• [Given instruction] Please return each of the entries below word for word, leaving out the pictures.

-- BEGIN Supplied information --

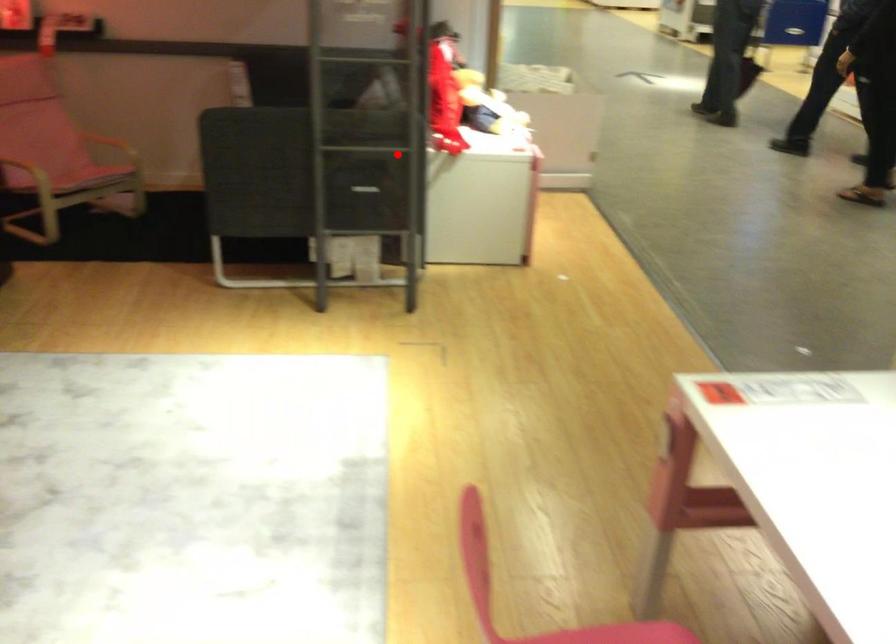
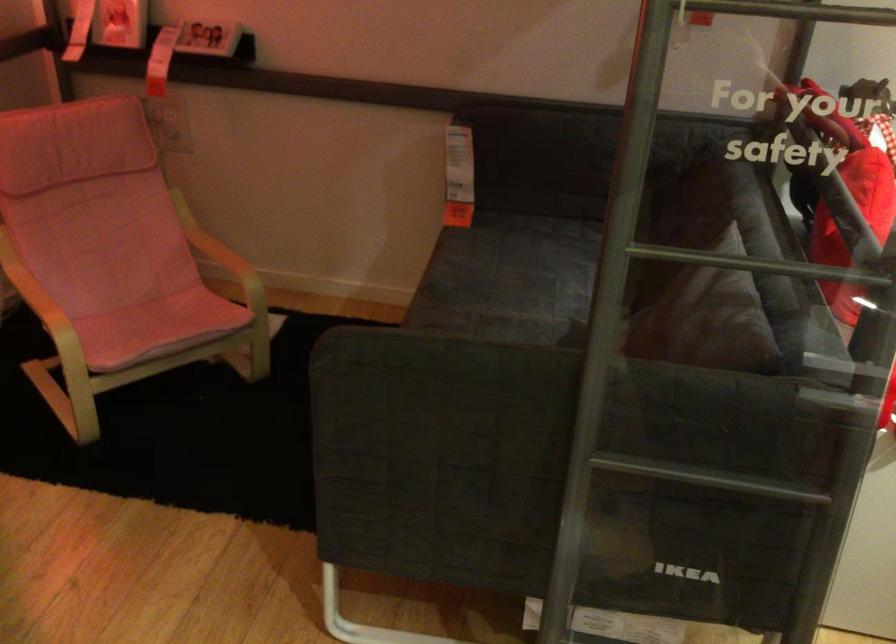
The point at the highlighted location is marked in the first image. Where is the corresponding point in the second image?

(736, 484)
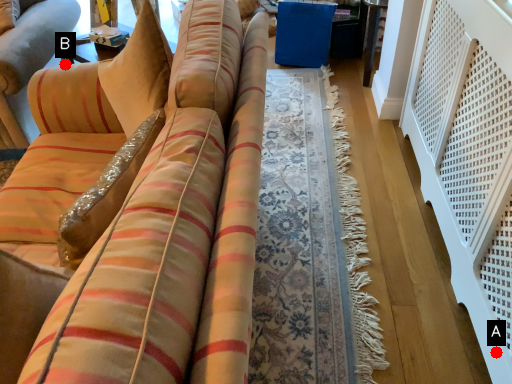
Question: Two points are circled on the image, labeled by A and B beside each circle. Which point is farther from the camera taking this photo?

Choices:
 (A) A is further
 (B) B is further

Answer: (B)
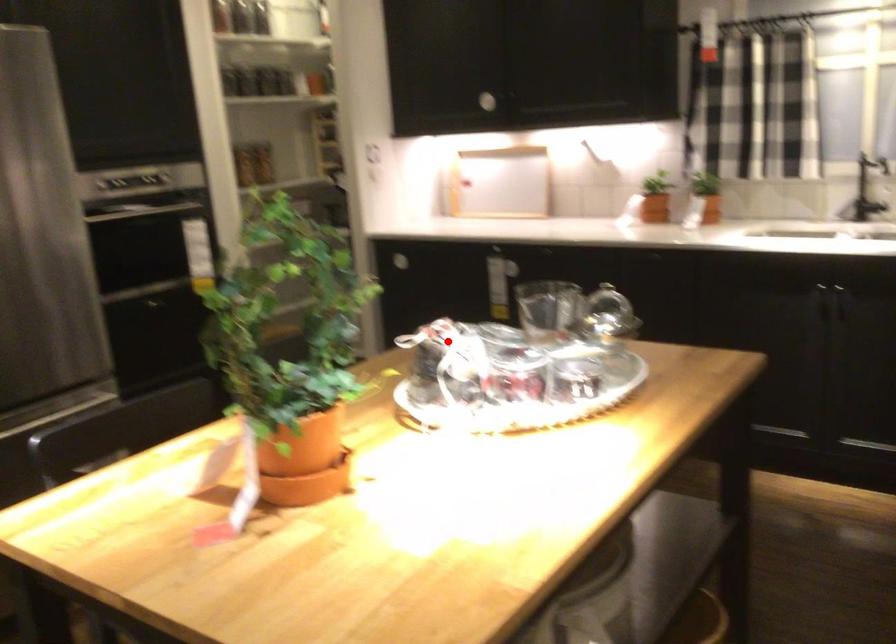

-- END Supplied information --

• [Task output]
The point at the highlighted location is marked in the first image. Where is the corresponding point in the second image?

(736, 484)
Question: Two points are circled on the image, labeled by A and B beside each circle. Which point is farther from the camera taking this photo?

Choices:
 (A) A is further
 (B) B is further

Answer: (B)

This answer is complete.